╭──
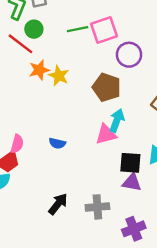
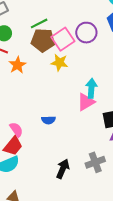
pink square: (104, 30) -> (63, 39), moved
yellow star: (59, 76) -> (59, 63), moved
brown pentagon: (107, 87) -> (43, 40), moved
pink semicircle: (17, 144) -> (16, 130), turned -35

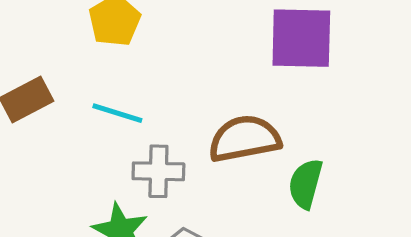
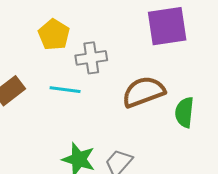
gray cross: (158, 171) -> (91, 58), moved

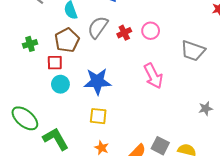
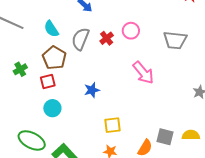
blue star: (97, 81) -> (92, 90), size x0.6
cyan circle: (60, 84) -> (52, 108), moved
yellow square: (98, 116) -> (113, 125), moved

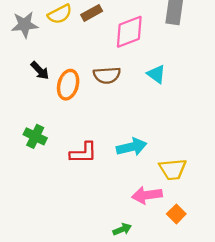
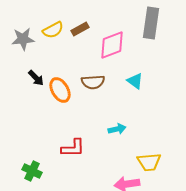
orange ellipse: (68, 85) -> (60, 90), turned -45
green cross: (35, 136) -> (32, 171), moved
cyan arrow: (132, 147) -> (117, 129), moved, size x0.7

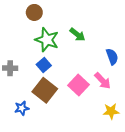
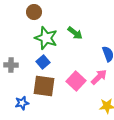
pink arrow: (103, 81) -> (99, 77), turned -90
brown square: (45, 90) -> (44, 86), turned -30

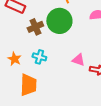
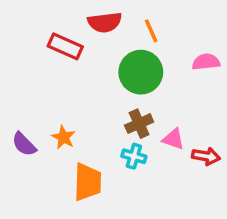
╰──
Exercise goal:
Nothing but the lines holding the word "brown" should be returned from the listing above.

Result of this task:
brown pentagon: (107, 87) -> (43, 40), moved
brown square: (45, 90) -> (44, 86), turned -30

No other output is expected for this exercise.